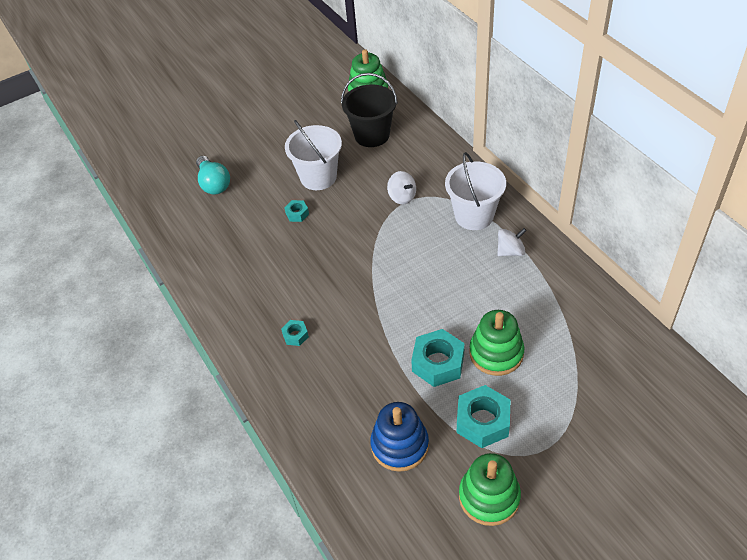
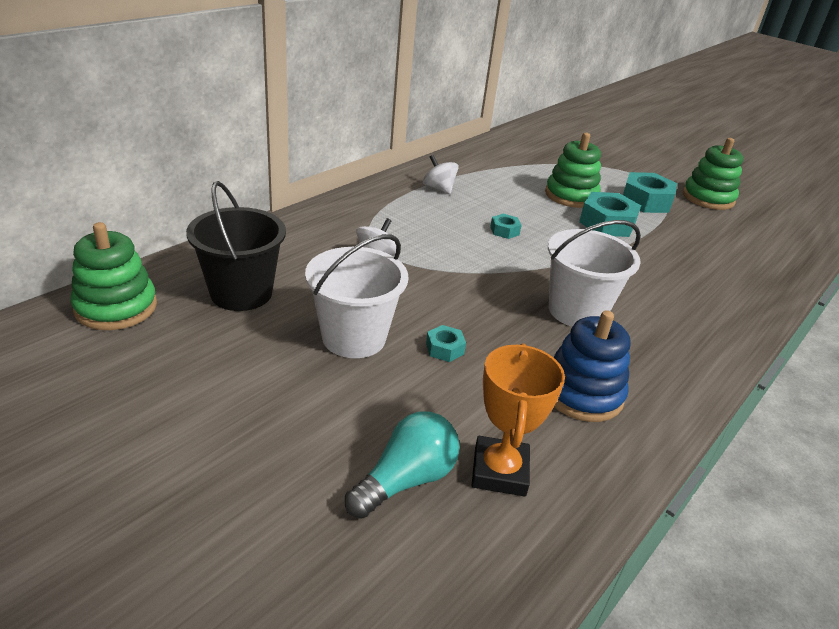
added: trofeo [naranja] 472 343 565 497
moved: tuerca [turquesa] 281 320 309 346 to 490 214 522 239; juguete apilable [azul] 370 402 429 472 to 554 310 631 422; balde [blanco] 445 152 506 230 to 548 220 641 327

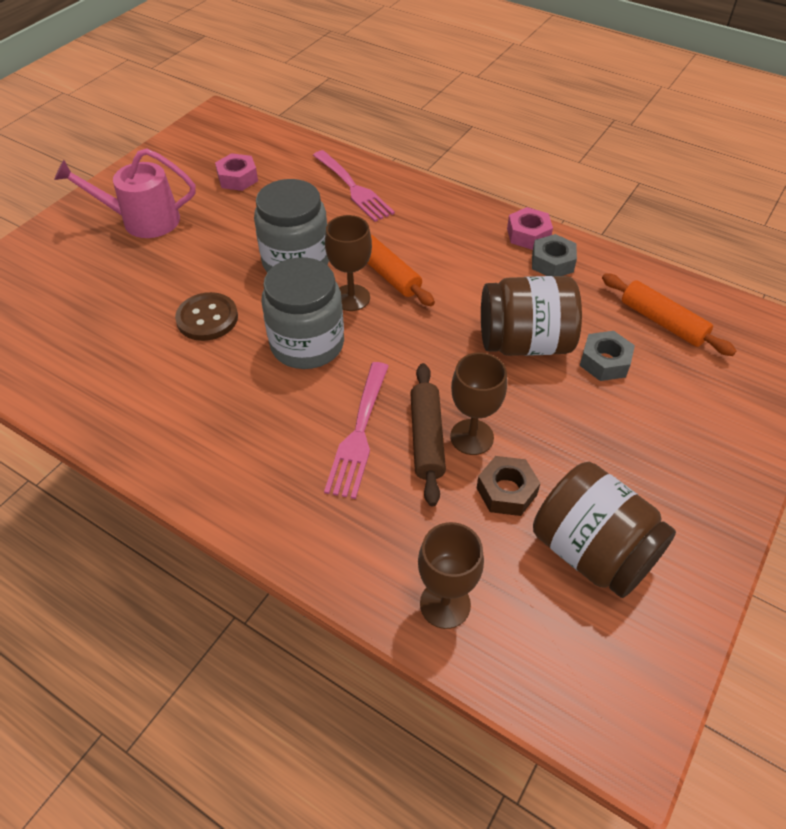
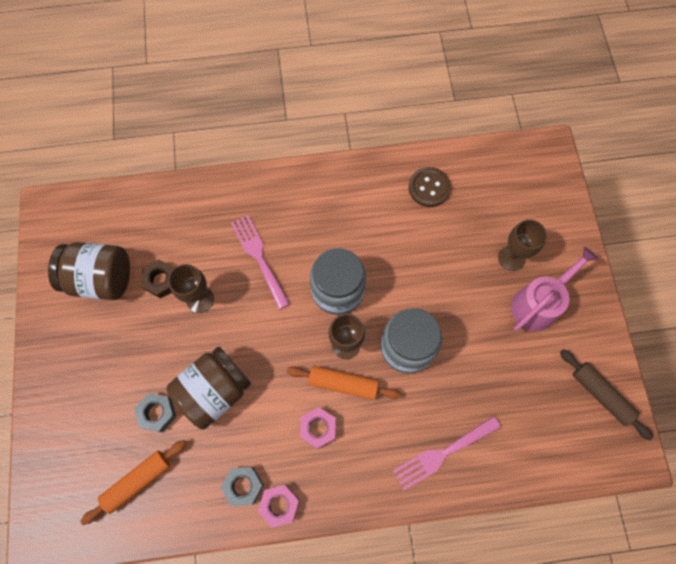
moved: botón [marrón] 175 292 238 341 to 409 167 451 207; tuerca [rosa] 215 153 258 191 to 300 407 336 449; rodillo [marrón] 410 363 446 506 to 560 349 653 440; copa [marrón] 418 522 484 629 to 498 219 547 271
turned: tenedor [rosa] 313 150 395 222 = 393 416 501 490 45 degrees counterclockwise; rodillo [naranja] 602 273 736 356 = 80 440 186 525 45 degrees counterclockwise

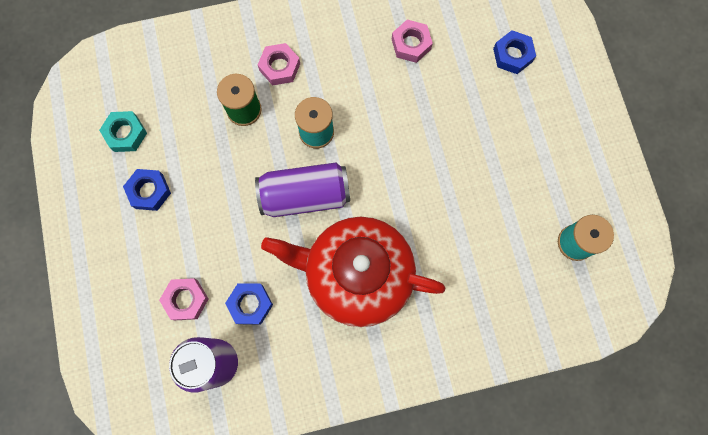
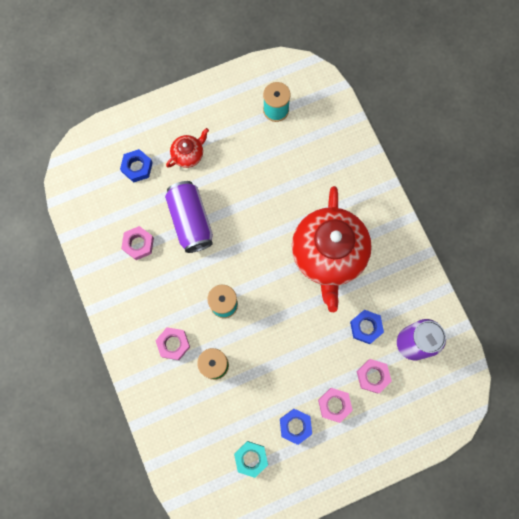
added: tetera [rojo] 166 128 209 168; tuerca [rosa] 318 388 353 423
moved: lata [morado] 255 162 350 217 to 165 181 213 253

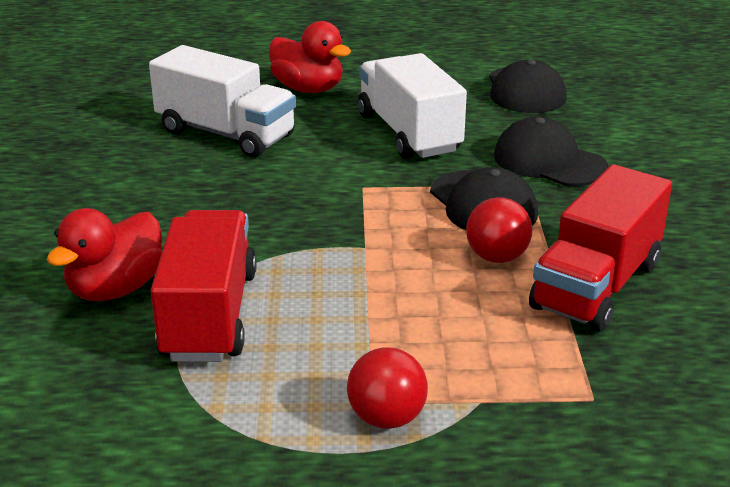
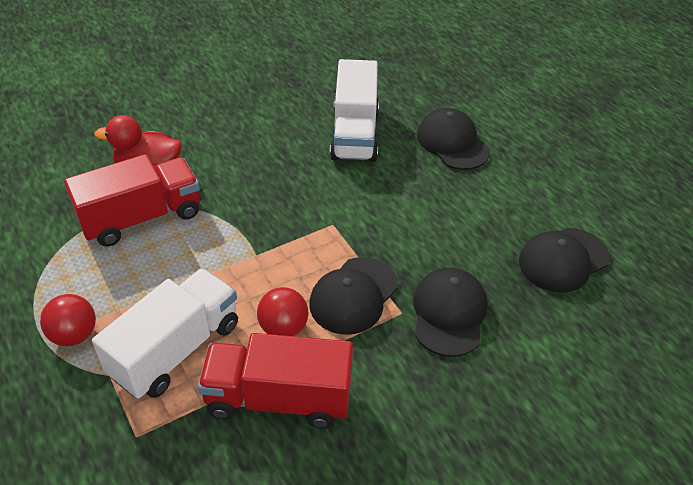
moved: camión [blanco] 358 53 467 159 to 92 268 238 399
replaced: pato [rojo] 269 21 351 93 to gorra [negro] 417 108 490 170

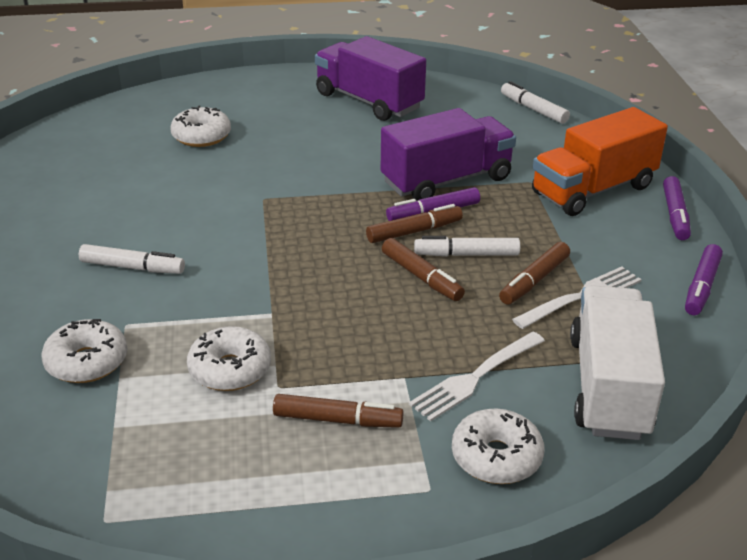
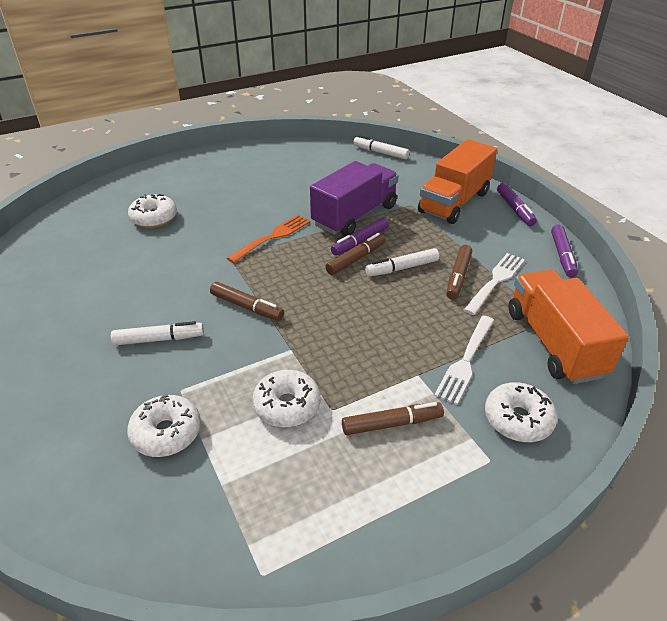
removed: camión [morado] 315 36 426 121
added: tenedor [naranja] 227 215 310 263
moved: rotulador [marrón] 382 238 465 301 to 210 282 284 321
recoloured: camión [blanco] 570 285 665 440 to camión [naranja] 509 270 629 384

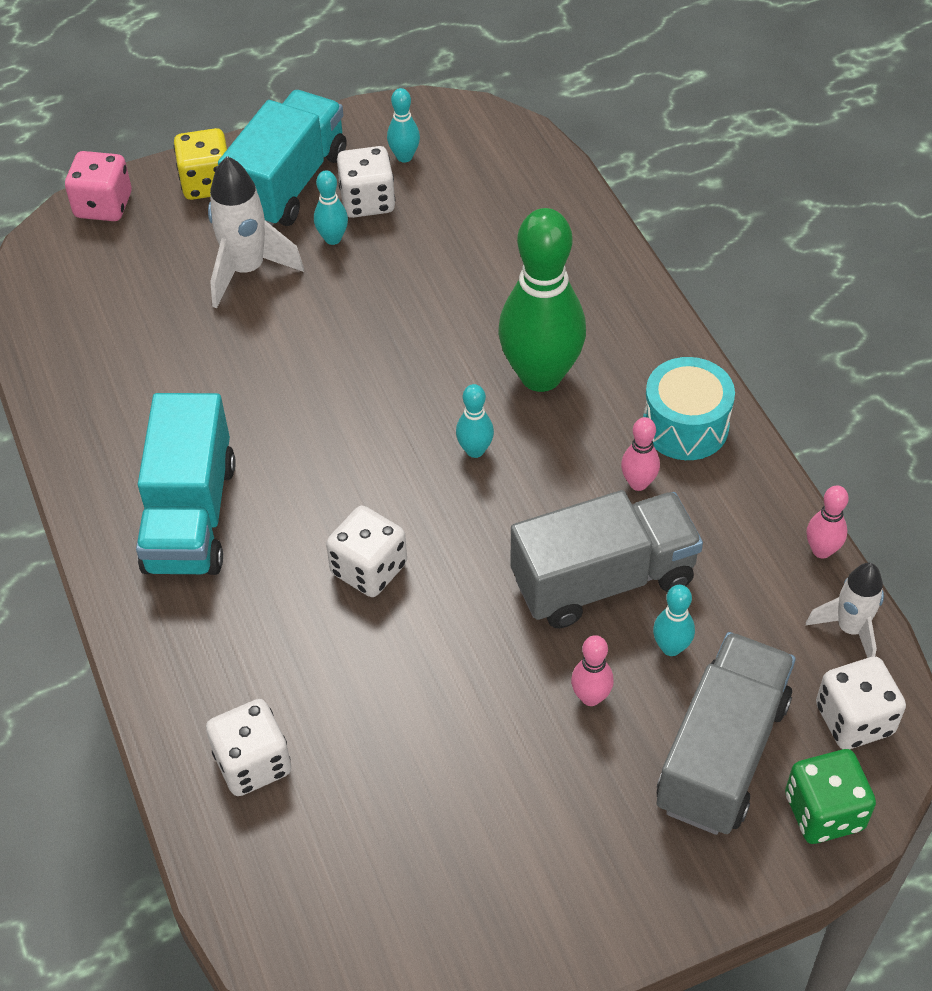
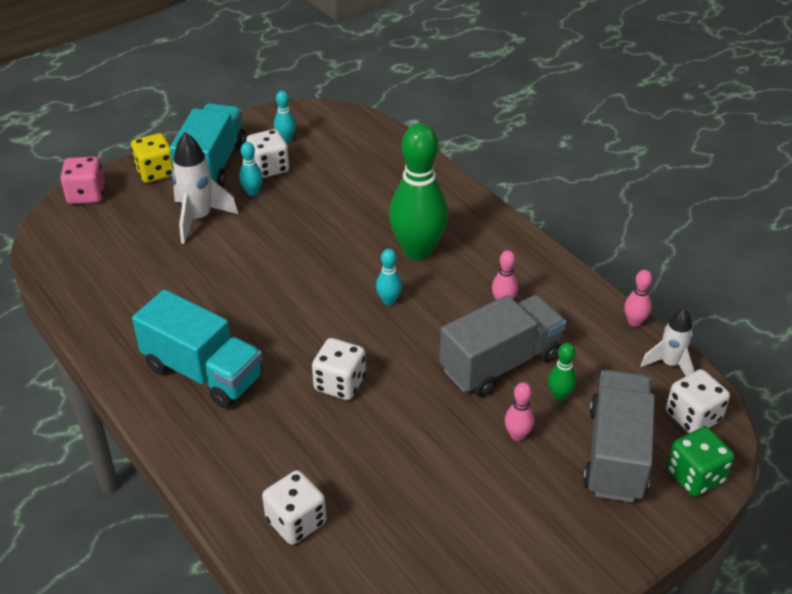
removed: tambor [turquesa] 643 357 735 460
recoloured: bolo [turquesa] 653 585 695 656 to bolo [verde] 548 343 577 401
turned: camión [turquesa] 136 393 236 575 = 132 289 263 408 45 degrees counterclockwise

EXERCISE OBJECTIVE – In the copy, include each line from the start of the material through the line with "moved: botón [marrón]", word for word, but none of the pictures.

TASK RESULT –
added: trofeo [naranja] 472 343 565 497
moved: tuerca [turquesa] 281 320 309 346 to 490 214 522 239; juguete apilable [azul] 370 402 429 472 to 554 310 631 422; balde [blanco] 445 152 506 230 to 548 220 641 327

moved: botón [marrón] 175 292 238 341 to 409 167 451 207; tuerca [rosa] 215 153 258 191 to 300 407 336 449; rodillo [marrón] 410 363 446 506 to 560 349 653 440; copa [marrón] 418 522 484 629 to 498 219 547 271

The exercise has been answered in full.